Before-and-after object lists:
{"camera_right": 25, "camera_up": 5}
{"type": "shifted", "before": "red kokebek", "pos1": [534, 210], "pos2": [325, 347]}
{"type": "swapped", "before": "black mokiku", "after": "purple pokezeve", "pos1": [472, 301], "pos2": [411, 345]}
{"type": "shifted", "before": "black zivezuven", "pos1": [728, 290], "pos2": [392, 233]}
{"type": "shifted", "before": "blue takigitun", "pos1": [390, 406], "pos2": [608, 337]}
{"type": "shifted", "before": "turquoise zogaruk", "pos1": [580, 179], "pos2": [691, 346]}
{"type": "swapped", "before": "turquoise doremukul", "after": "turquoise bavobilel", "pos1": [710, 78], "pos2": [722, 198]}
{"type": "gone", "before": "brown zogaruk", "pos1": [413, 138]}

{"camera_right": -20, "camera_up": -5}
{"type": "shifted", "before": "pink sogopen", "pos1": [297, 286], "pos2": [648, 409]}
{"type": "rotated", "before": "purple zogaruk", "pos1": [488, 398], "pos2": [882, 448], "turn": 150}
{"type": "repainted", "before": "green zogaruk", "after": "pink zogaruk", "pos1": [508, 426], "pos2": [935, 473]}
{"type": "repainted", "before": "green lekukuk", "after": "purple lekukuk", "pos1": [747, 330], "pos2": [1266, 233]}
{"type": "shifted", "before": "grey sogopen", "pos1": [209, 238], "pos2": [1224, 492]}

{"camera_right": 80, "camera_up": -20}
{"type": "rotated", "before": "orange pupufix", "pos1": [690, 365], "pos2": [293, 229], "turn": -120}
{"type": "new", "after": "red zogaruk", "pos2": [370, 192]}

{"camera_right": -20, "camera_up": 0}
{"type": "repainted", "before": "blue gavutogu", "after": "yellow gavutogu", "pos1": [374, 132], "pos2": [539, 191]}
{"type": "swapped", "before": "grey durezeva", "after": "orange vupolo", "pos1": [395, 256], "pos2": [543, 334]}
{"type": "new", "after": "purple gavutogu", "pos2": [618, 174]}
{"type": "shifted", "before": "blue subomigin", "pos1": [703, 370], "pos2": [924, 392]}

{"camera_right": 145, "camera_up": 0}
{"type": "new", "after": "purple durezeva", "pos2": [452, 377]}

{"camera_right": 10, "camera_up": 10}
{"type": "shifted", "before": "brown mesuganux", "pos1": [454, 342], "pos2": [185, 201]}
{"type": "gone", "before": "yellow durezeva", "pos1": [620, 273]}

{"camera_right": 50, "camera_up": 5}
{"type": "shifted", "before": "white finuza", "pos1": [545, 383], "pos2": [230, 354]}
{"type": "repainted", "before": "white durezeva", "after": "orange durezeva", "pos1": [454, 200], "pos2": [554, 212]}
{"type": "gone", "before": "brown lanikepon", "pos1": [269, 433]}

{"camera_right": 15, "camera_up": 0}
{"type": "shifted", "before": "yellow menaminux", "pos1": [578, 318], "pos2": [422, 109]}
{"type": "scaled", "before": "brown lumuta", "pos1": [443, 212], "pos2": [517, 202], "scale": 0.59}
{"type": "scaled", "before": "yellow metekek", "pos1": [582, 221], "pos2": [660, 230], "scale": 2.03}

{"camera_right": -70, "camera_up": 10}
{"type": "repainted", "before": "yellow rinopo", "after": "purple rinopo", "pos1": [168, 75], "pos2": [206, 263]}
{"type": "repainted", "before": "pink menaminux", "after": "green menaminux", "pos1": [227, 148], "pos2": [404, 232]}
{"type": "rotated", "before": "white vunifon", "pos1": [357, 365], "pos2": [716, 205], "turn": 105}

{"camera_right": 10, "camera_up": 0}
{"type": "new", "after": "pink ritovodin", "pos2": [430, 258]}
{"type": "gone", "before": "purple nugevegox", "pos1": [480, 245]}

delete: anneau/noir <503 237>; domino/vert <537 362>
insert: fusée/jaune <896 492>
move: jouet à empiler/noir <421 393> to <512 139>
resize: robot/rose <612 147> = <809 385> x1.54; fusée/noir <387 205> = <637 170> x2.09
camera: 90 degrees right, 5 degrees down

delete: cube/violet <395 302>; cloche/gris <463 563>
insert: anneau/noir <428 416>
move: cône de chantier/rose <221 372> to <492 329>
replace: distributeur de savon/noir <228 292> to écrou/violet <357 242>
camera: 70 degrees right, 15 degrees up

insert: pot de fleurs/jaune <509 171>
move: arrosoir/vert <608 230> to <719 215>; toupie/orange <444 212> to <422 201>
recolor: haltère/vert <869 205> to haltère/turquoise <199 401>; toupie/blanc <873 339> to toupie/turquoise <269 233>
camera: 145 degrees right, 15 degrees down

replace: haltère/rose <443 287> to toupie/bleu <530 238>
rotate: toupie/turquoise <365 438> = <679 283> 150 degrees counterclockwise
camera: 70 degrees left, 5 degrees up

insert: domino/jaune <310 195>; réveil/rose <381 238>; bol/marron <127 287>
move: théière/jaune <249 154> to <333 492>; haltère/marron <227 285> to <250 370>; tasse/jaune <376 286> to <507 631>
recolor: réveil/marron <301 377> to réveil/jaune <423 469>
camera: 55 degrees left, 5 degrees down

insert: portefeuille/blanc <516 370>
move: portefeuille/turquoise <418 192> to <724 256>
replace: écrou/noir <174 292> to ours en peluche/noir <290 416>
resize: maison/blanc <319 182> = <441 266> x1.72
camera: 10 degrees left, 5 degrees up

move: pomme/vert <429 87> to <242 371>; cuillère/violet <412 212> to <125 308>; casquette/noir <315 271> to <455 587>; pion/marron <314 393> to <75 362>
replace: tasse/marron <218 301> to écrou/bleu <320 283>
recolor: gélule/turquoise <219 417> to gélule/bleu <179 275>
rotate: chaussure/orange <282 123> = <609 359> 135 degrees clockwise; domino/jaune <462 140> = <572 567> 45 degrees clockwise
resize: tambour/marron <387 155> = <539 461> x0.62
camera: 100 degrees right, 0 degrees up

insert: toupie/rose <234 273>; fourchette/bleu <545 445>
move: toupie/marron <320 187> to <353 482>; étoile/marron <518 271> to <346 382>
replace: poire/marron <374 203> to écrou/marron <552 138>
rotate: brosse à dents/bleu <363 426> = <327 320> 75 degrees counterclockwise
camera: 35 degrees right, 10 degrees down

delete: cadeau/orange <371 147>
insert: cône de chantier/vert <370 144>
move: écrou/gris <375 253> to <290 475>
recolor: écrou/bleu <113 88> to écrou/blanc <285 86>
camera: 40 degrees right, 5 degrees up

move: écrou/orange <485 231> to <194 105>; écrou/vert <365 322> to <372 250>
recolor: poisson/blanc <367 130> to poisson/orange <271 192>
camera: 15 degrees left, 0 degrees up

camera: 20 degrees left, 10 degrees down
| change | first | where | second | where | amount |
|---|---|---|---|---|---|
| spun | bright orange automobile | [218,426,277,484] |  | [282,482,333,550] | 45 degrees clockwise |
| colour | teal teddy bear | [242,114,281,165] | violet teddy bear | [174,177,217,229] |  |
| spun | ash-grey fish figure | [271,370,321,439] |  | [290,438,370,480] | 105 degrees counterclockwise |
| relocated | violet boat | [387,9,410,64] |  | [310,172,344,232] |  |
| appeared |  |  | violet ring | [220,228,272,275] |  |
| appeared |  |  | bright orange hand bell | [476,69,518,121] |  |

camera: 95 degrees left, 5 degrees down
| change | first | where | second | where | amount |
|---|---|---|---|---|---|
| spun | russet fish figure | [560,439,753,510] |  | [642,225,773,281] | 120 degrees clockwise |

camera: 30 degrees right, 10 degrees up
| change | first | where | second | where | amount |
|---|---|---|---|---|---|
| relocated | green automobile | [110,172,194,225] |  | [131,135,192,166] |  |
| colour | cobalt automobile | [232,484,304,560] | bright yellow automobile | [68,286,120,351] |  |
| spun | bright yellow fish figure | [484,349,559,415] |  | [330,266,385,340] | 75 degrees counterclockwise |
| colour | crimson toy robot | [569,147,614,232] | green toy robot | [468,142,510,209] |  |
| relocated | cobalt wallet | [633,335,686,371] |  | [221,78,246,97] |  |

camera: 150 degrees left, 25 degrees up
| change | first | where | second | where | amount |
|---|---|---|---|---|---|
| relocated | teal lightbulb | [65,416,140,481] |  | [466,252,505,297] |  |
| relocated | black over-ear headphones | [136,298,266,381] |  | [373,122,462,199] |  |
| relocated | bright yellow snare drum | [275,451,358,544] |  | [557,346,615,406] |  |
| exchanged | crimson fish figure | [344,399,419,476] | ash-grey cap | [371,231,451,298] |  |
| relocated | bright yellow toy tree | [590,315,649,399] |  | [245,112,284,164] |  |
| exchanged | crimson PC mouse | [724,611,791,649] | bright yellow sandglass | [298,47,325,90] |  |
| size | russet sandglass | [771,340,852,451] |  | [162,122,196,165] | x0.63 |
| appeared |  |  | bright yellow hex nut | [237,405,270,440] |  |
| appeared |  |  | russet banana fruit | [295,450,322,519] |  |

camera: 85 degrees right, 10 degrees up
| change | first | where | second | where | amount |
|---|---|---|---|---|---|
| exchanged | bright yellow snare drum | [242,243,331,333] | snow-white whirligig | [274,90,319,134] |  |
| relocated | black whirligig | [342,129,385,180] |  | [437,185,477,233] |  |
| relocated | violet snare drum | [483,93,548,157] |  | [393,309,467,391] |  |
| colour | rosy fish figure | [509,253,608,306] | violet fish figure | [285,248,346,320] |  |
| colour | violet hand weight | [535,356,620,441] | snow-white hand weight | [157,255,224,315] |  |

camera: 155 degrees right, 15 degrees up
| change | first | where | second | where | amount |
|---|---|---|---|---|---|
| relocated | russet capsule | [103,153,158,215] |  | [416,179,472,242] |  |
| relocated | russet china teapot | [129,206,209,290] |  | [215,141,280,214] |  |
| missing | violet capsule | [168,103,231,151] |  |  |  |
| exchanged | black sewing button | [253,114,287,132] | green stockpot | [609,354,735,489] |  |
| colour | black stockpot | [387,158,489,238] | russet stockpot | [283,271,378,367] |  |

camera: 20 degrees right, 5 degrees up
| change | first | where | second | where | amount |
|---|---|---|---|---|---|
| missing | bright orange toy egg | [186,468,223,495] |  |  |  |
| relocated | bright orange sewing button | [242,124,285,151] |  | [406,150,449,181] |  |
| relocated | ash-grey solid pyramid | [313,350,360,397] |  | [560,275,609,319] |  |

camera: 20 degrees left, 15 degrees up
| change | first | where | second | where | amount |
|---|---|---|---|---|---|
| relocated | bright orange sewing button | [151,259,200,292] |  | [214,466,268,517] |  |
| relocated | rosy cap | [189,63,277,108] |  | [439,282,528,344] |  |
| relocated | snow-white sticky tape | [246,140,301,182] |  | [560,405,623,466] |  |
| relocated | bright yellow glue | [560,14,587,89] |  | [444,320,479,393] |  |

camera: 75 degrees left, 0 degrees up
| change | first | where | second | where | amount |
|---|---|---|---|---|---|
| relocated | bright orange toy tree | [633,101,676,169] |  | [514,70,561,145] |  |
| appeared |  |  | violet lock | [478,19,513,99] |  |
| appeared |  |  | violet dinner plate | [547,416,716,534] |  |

Problem description: In the entries above, find each line containing the string "fusée" and copy it.

Output below:
insert: fusée/jaune <896 492>
resize: robot/rose <612 147> = <809 385> x1.54; fusée/noir <387 205> = <637 170> x2.09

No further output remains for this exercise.